→ **OBJETIVO**: Por favor, localize nas linhas abaixo todas as que contêm a palavra "Question" e copie cada uma delas. Considere a diferença entre maiúsculas e minúsculas.

+--

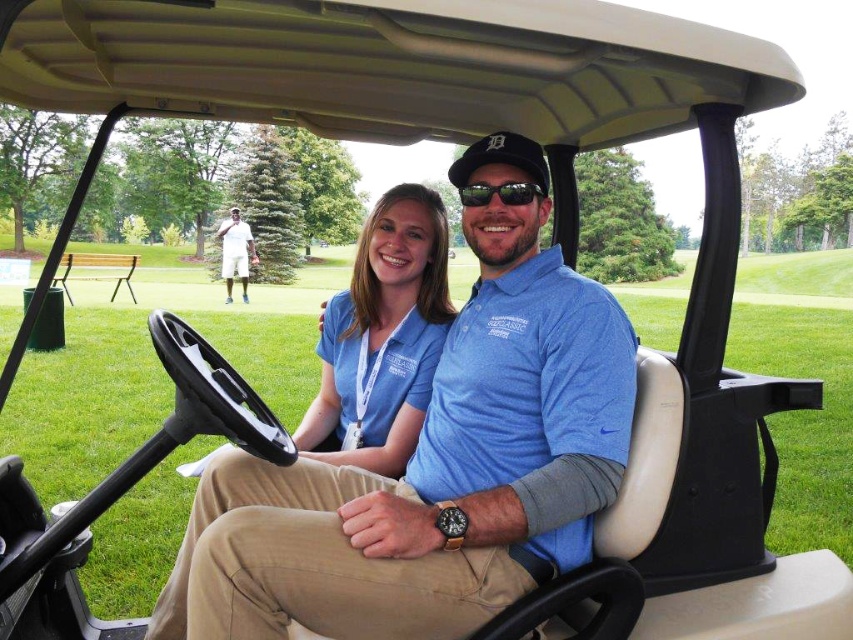
Question: Can you confirm if matte blue shirt at center is bigger than black plastic sunglasses at center?

Choices:
 (A) yes
 (B) no

Answer: (A)

Question: Based on their relative distances, which object is farther from the black plastic sunglasses at center?

Choices:
 (A) white cotton shorts at upper left
 (B) matte blue shirt at center

Answer: (A)

Question: Is blue cotton shirt at center positioned behind black plastic sunglasses at center?

Choices:
 (A) no
 (B) yes

Answer: (A)

Question: Can you confirm if blue cotton shirt at center is positioned above black plastic sunglasses at center?

Choices:
 (A) no
 (B) yes

Answer: (A)

Question: Which point appears farthest from the camera in this image?

Choices:
 (A) (358, 269)
 (B) (393, 602)
 (C) (239, 225)
 (D) (482, 184)

Answer: (C)

Question: Which of these objects is positioned farthest from the black plastic sunglasses at center?

Choices:
 (A) white cotton shorts at upper left
 (B) blue cotton shirt at center
 (C) matte blue shirt at center

Answer: (A)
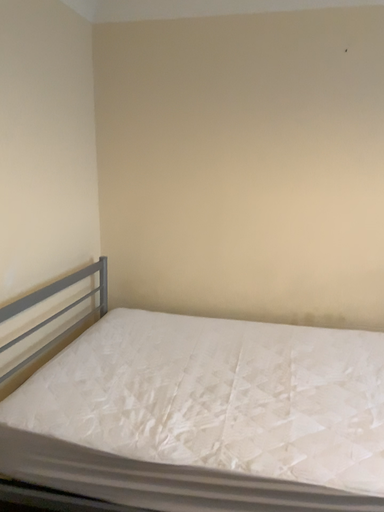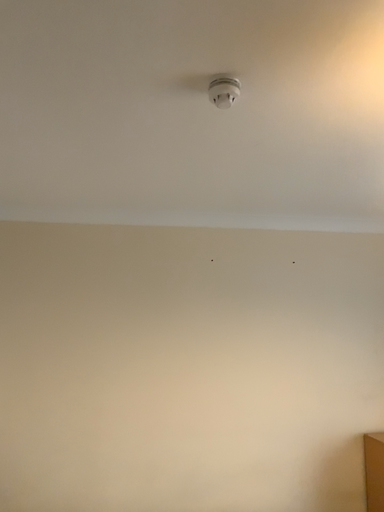
Question: How did the camera likely rotate when shooting the video?

Choices:
 (A) rotated upward
 (B) rotated downward

Answer: (A)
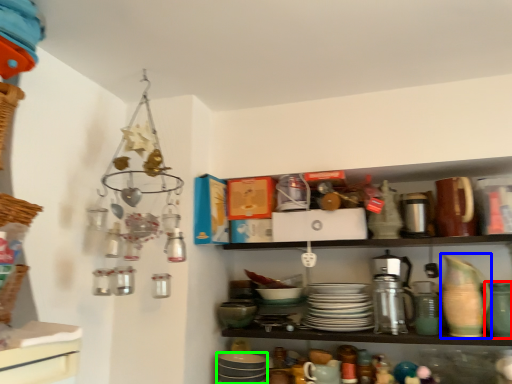
Question: Which object is positioned closest to tableware (highlighted by a red box)? Select from tableware (highlighted by a blue box) and tableware (highlighted by a green box).

Choices:
 (A) tableware
 (B) tableware

Answer: (A)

+--

→ **SOLUÇÃO**:
Question: Can you confirm if matte blue shirt at center is bigger than black plastic sunglasses at center?
Question: Based on their relative distances, which object is farther from the black plastic sunglasses at center?
Question: Is blue cotton shirt at center positioned behind black plastic sunglasses at center?
Question: Can you confirm if blue cotton shirt at center is positioned above black plastic sunglasses at center?
Question: Which point appears farthest from the camera in this image?
Question: Which of these objects is positioned farthest from the black plastic sunglasses at center?
Question: How did the camera likely rotate when shooting the video?
Question: Which object is positioned closest to tableware (highlighted by a red box)? Select from tableware (highlighted by a blue box) and tableware (highlighted by a green box).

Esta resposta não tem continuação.